* **Problem details**
Return every entry below exactly as written, minus the pictures.

(Object change descriptions)
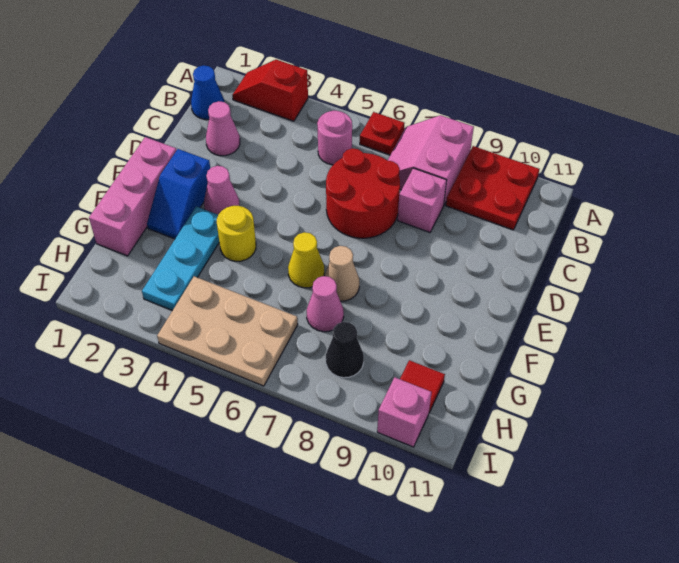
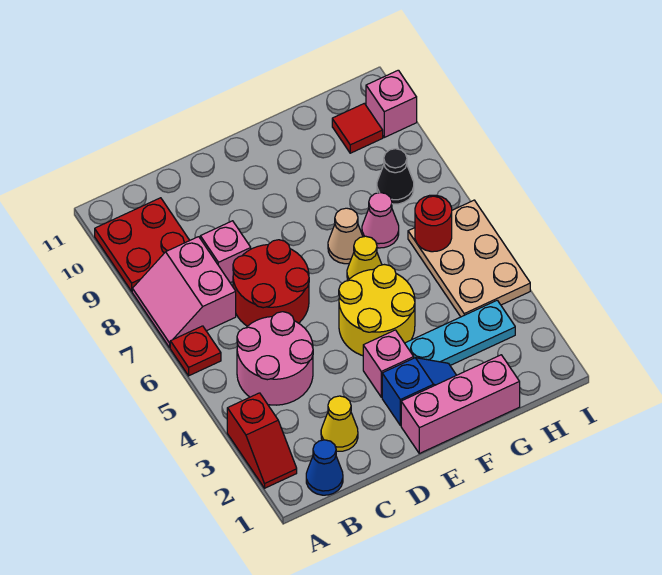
pink slope A7:B8 level 1 top 8 -> pink slope A7:B8 level 1 top B
pink round brick B5 level 1 -> pink round brick B4:C5 level 1
pink cone C2 level 1 -> yellow cone C2 level 1
pink cone E3 level 1 -> pink brick E3 level 1
yellow round brick F4 level 1 -> yellow round brick E4:F5 level 1
none -> red round brick H6 level 2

* **Result**
pink slope A7:B8 level 1 top 8 -> pink slope A7:B8 level 1 top B
pink round brick B5 level 1 -> pink round brick B4:C5 level 1
pink cone C2 level 1 -> yellow cone C2 level 1
pink cone E3 level 1 -> pink brick E3 level 1
yellow round brick F4 level 1 -> yellow round brick E4:F5 level 1
none -> red round brick H6 level 2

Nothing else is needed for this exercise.